- **Your assignment**:
Your output consists solely of the lines from the one that contains "cyan pentagon: rotated 20 degrees clockwise" to the end of the material, each reproduced exactly; pictures do not belong in it.

- **Material for the task**:

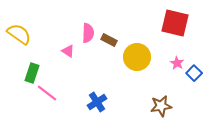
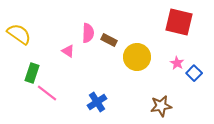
red square: moved 4 px right, 1 px up
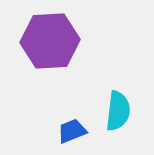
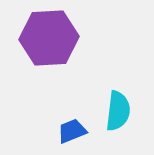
purple hexagon: moved 1 px left, 3 px up
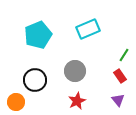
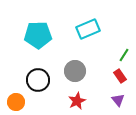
cyan pentagon: rotated 20 degrees clockwise
black circle: moved 3 px right
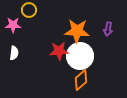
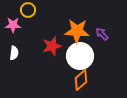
yellow circle: moved 1 px left
purple arrow: moved 6 px left, 5 px down; rotated 128 degrees clockwise
red star: moved 7 px left, 5 px up; rotated 12 degrees counterclockwise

- **Result**:
cyan pentagon: rotated 20 degrees clockwise
black circle: moved 3 px right
yellow circle: moved 1 px left
purple arrow: moved 6 px left, 5 px down; rotated 128 degrees clockwise
red star: moved 7 px left, 5 px up; rotated 12 degrees counterclockwise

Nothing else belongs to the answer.